EXERCISE REQUIREMENTS =
Count how many lines of the listing below contain the word "height". Reply with the number alone.

DATA =
========
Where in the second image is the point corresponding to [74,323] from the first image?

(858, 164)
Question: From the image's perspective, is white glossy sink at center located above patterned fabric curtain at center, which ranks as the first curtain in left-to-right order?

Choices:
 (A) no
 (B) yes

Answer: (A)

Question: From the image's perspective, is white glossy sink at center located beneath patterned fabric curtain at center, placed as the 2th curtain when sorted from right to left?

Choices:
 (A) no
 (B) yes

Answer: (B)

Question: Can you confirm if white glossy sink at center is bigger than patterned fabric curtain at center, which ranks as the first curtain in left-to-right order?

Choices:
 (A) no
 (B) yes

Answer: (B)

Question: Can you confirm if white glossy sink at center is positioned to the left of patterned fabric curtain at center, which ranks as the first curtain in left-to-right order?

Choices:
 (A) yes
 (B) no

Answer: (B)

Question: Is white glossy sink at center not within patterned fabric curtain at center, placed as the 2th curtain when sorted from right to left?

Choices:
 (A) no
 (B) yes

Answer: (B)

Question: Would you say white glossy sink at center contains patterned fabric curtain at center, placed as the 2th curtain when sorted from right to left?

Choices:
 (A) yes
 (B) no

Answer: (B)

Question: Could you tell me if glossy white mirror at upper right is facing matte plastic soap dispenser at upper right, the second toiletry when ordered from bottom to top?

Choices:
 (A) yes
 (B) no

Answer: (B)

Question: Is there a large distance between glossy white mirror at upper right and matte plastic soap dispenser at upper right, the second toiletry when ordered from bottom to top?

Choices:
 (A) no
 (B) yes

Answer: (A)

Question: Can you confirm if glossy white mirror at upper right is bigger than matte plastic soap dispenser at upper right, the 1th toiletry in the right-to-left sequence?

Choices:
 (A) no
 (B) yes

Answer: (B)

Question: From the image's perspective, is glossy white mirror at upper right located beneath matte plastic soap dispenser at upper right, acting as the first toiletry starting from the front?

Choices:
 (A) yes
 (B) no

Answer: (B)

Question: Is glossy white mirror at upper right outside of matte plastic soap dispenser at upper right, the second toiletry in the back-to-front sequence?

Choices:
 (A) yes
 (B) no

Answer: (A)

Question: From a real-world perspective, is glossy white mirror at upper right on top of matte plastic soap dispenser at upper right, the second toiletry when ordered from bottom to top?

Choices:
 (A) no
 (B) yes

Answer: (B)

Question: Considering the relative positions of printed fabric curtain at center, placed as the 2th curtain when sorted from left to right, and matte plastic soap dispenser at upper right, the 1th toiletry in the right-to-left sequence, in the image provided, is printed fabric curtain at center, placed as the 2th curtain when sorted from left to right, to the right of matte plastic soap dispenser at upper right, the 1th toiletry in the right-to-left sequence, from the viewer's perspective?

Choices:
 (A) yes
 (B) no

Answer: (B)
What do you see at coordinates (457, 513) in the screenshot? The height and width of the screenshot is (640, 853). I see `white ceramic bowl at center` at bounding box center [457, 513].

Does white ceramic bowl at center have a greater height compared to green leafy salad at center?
========
COMPLETED TASK =
2